## TASK DIRECTIONS:
Copy every record below exactly as written, but leave out the pictures.

(Coordinate pair lists)
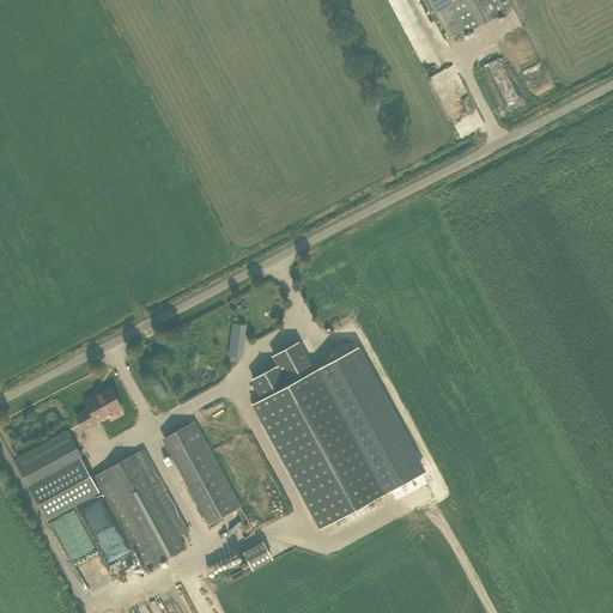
[(507,12),(499,0),(431,0),(443,23),(453,17),(460,31),(451,36),(451,37),(461,32),(462,36),(507,12)]
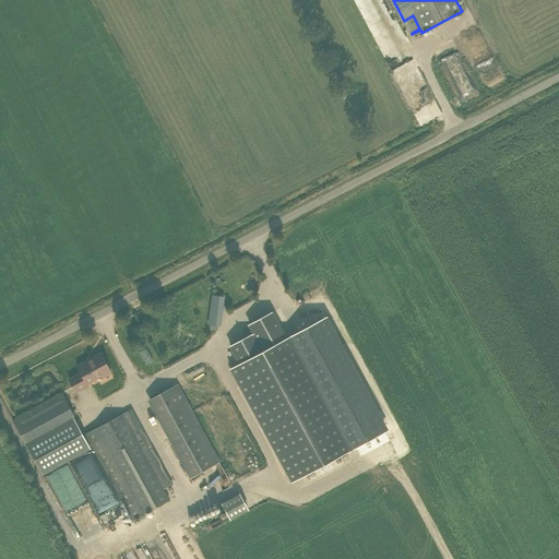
[(356,448),(304,352),(295,356),(271,313),(249,324),(254,333),(230,346),(249,381),(240,385),(293,483),(356,448)]
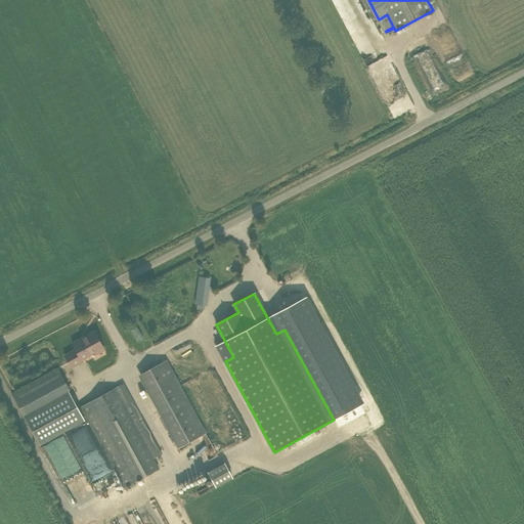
[(104,351),(100,342),(94,332),(73,344),(76,350),(64,355),(72,368),(84,362),(83,360),(94,354),(95,356),(104,351)]
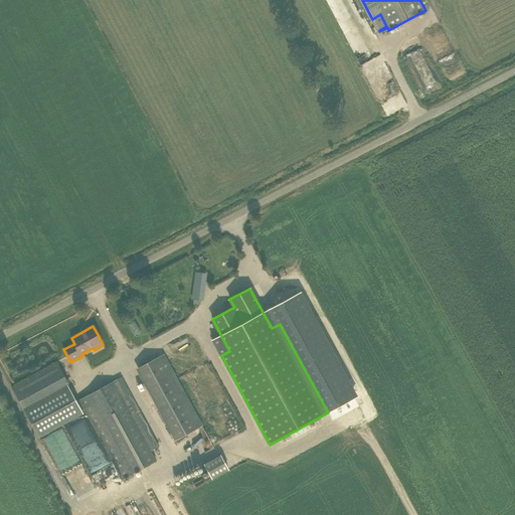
[(138,367),(84,396),(128,477),(206,434),(202,426),(169,364),(163,354),(138,367)]
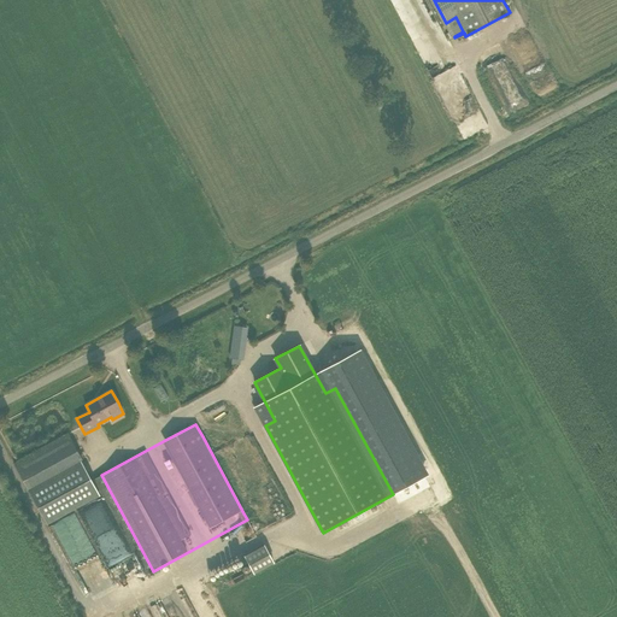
[(17,462),(48,519),(98,492),(80,460),(82,459),(68,434),(17,462)]
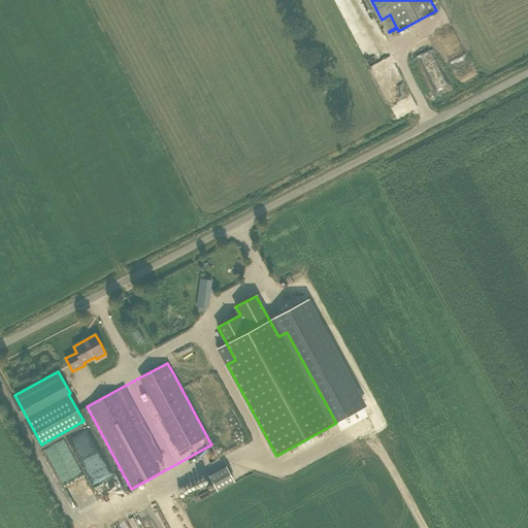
[(209,479),(217,493),(235,484),(227,468),(209,479)]
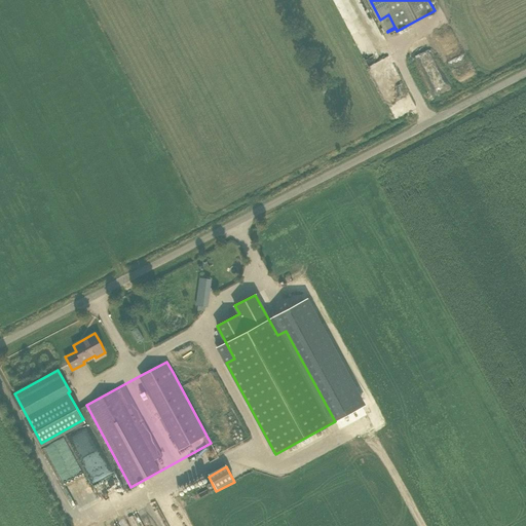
[(137,512),(142,525),(163,525),(156,504),(137,512)]
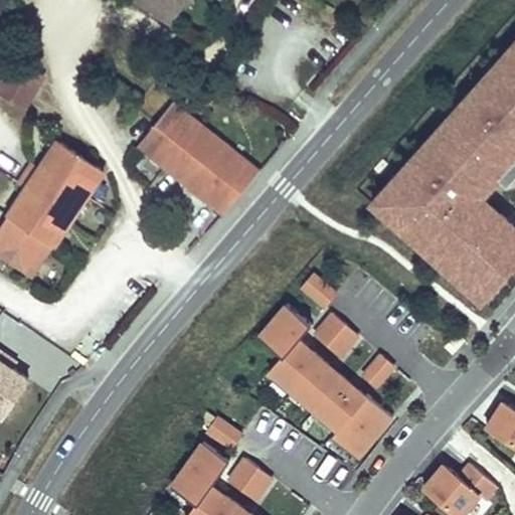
[(184,3),(183,0),(135,0),(135,1),(170,24),(184,3)]
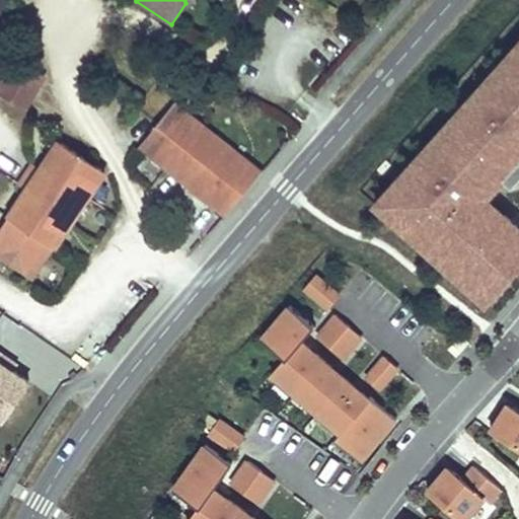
[(515,60),(518,55),(518,39),(507,53),(515,60)]
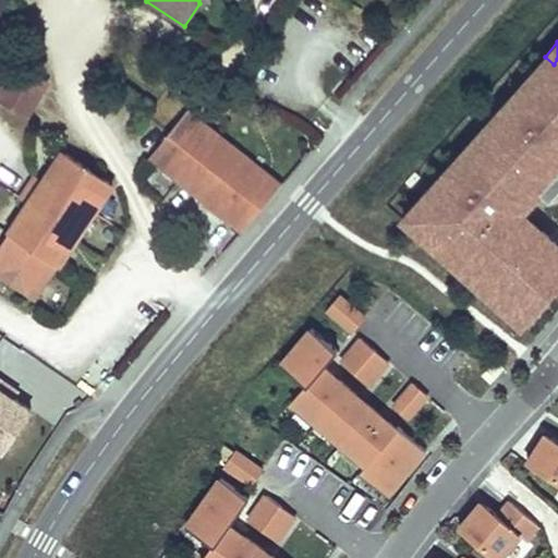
[(557,59),(554,64),(545,57),(519,85),(528,94),(508,116),(499,107),(473,136),(482,144),(462,166),(453,157),(419,195),(427,204),(411,222),(437,246),(446,237),(474,262),(464,271),(490,295),(499,287),(528,313),(557,279),(557,241),(546,231),(537,241),(512,219),(521,208),(541,187),(557,167),(557,59)]
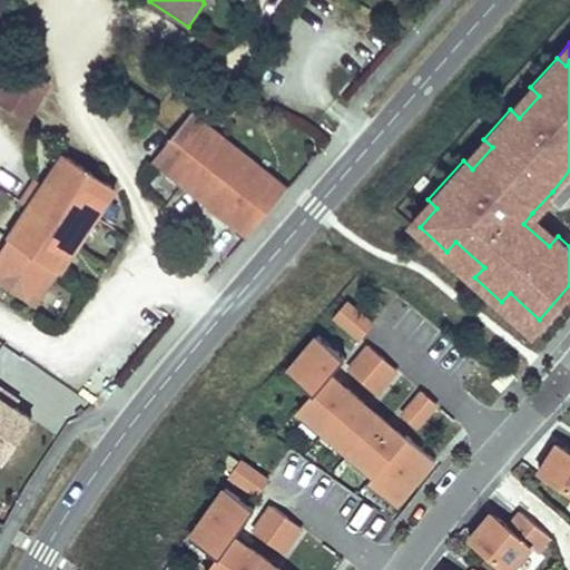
[(0,102),(29,119),(49,82),(18,64),(0,96),(0,102)]
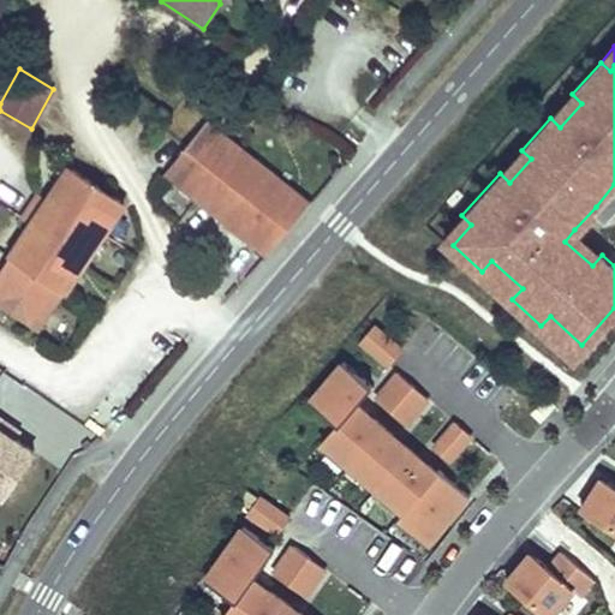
[(581,103),(572,94),(550,118),(560,127),(581,103)]
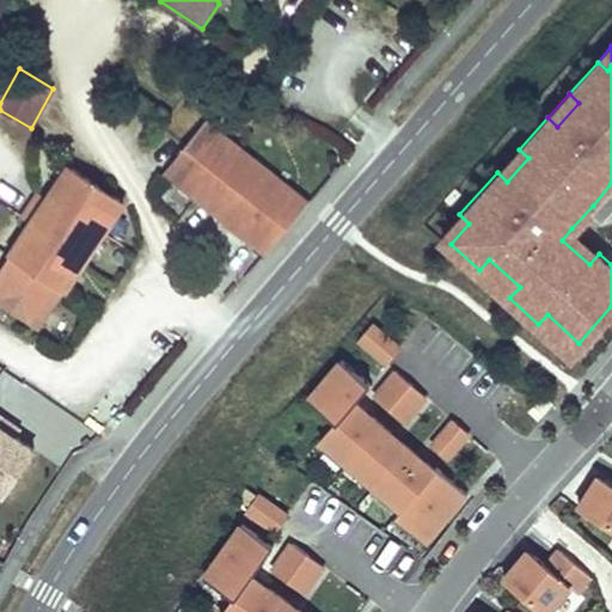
[(310,204),(206,122),(165,172),(268,254),(310,204)]
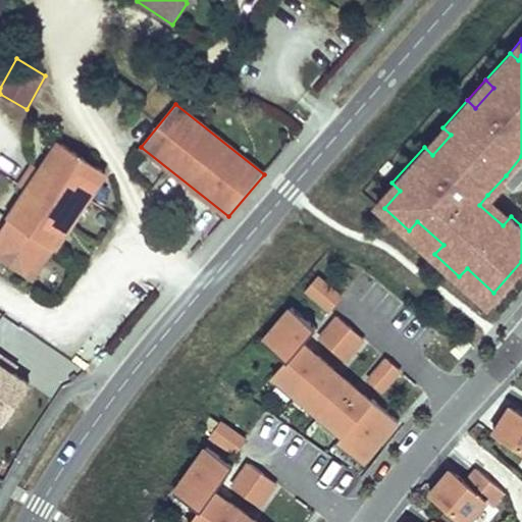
[(451,135),(442,127),(424,147),(432,155),(451,135)]
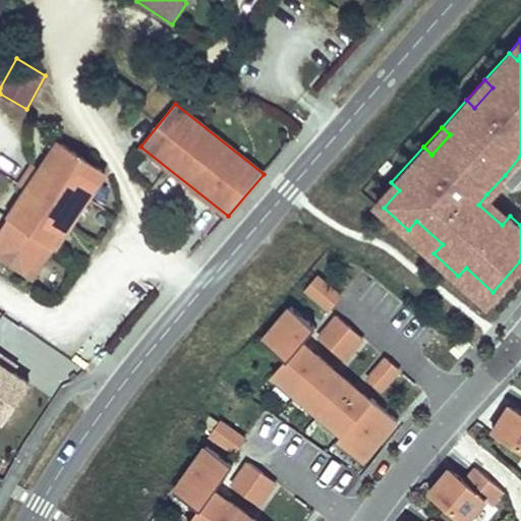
[(102,178),(106,173),(59,142),(42,169),(26,190),(25,192),(72,223),(102,178)]
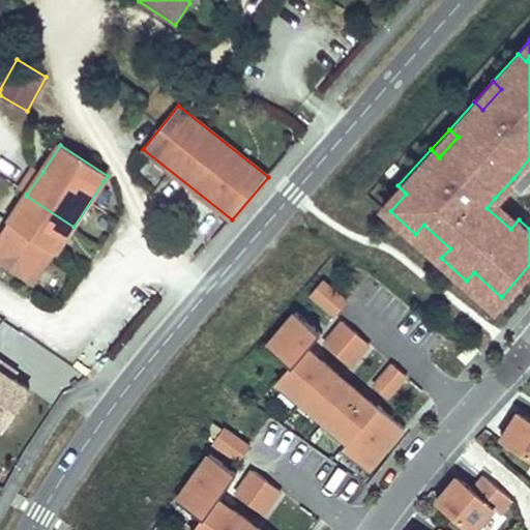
[(529,158),(513,178),(522,185),(529,176),(529,158)]
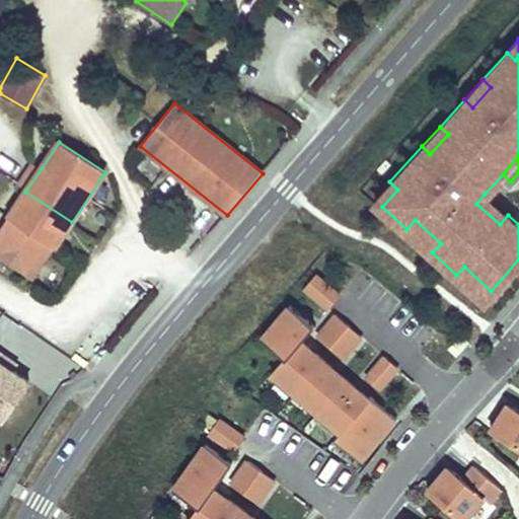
[(26,190),(42,168),(31,162),(17,183),(26,190)]
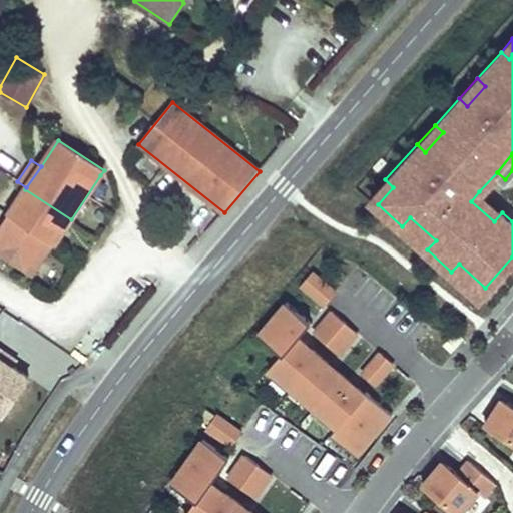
[(393,187),(385,179),(370,196),(378,204),(393,187)]
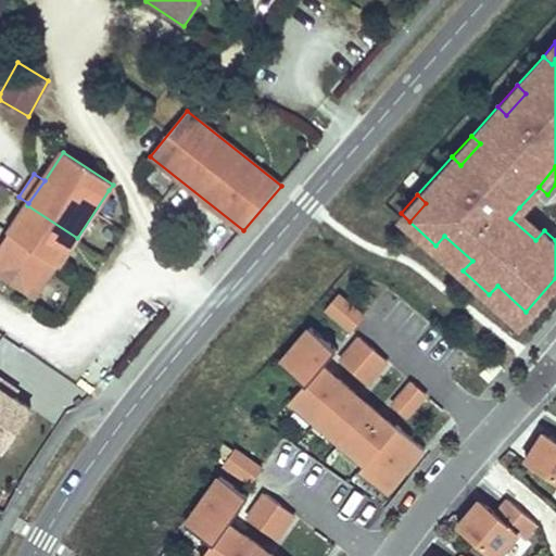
[(70,249),(77,238),(27,205),(14,225),(0,247),(0,274),(37,299),(70,249)]
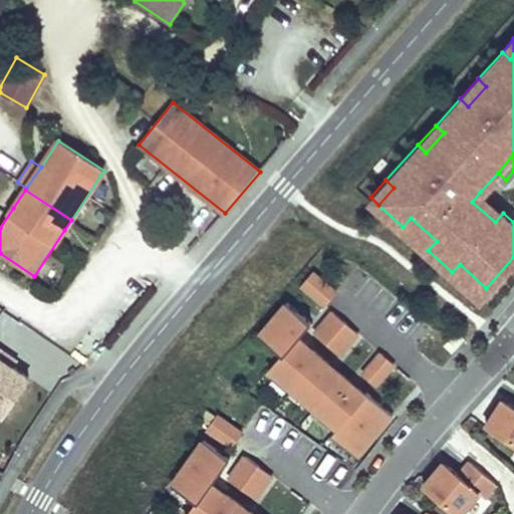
[(495,222),(503,213),(480,192),(472,202),(495,222)]
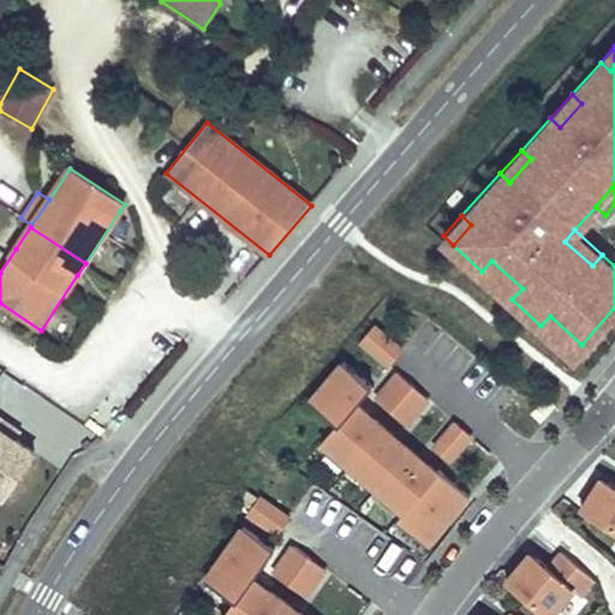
[(491,261),(482,272),(512,299),(523,288),(491,261)]
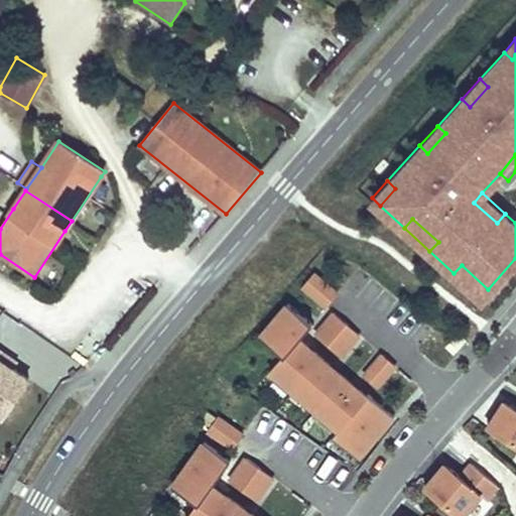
[(462,265),(454,273),(481,297),(488,289),(462,265)]
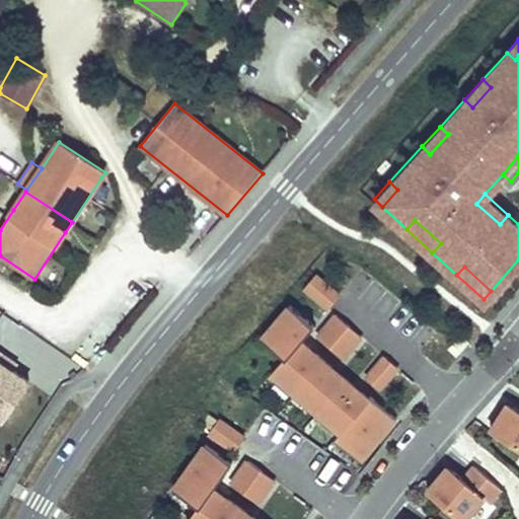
[(340,296),(315,276),(304,288),(328,308),(340,296)]
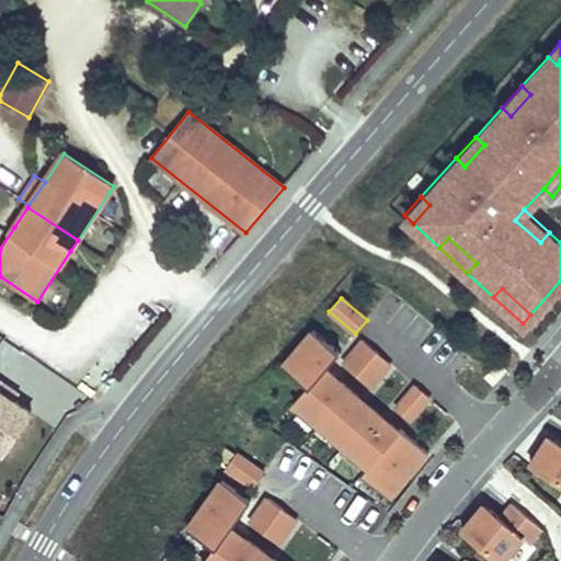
[(399,431),(325,369),(336,356),(340,352),(313,330),(283,365),(308,387),(294,403),(368,467),(361,474),(390,499),(430,453),(400,428),(399,431)]
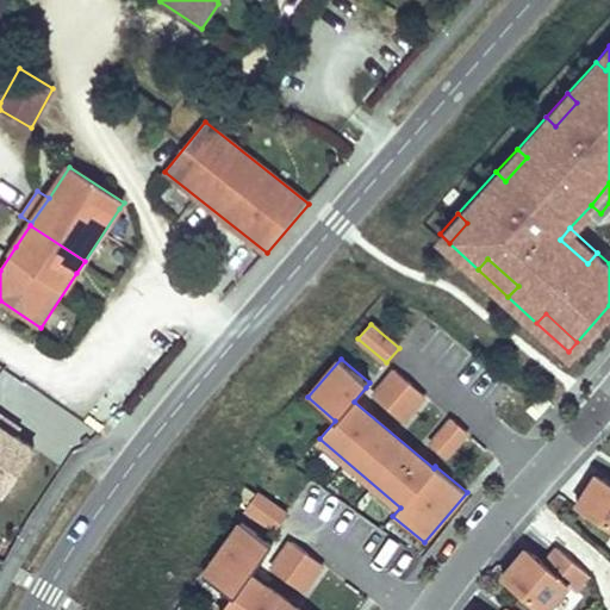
[(377,403),(405,427),(428,400),(399,375),(377,403)]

## YOUR SOLUTION:
[(507,12),(499,0),(431,0),(443,23),(453,17),(460,31),(451,36),(451,37),(461,32),(462,36),(507,12)]
[(356,448),(304,352),(295,356),(271,313),(249,324),(254,333),(230,346),(249,381),(240,385),(293,483),(356,448)]
[(104,351),(100,342),(94,332),(73,344),(76,350),(64,355),(72,368),(84,362),(83,360),(94,354),(95,356),(104,351)]
[(138,367),(84,396),(128,477),(206,434),(202,426),(169,364),(163,354),(138,367)]
[(17,462),(48,519),(98,492),(80,460),(82,459),(68,434),(17,462)]
[(209,479),(217,493),(235,484),(227,468),(209,479)]
[(137,512),(142,525),(163,525),(156,504),(137,512)]
[(184,3),(183,0),(135,0),(135,1),(170,24),(184,3)]
[(515,60),(518,55),(518,39),(507,53),(515,60)]
[(557,59),(554,64),(545,57),(519,85),(528,94),(508,116),(499,107),(473,136),(482,144),(462,166),(453,157),(419,195),(427,204),(411,222),(437,246),(446,237),(474,262),(464,271),(490,295),(499,287),(528,313),(557,279),(557,241),(546,231),(537,241),(512,219),(521,208),(541,187),(557,167),(557,59)]
[(0,102),(29,119),(49,82),(18,64),(0,96),(0,102)]
[(581,103),(572,94),(550,118),(560,127),(581,103)]
[(310,204),(206,122),(165,172),(268,254),(310,204)]
[(451,135),(442,127),(424,147),(432,155),(451,135)]
[(102,178),(106,173),(59,142),(42,169),(26,190),(25,192),(72,223),(102,178)]
[(529,158),(513,178),(522,185),(529,176),(529,158)]
[(26,190),(42,168),(31,162),(17,183),(26,190)]
[(393,187),(385,179),(370,196),(378,204),(393,187)]
[(70,249),(77,238),(27,205),(14,225),(0,247),(0,274),(37,299),(70,249)]
[(495,222),(503,213),(480,192),(472,202),(495,222)]
[(491,261),(482,272),(512,299),(523,288),(491,261)]
[(462,265),(454,273),(481,297),(488,289),(462,265)]
[(340,296),(315,276),(304,288),(328,308),(340,296)]
[(399,431),(325,369),(336,356),(340,352),(313,330),(283,365),(308,387),(294,403),(368,467),(361,474),(390,499),(430,453),(400,428),(399,431)]
[(377,403),(405,427),(428,400),(399,375),(377,403)]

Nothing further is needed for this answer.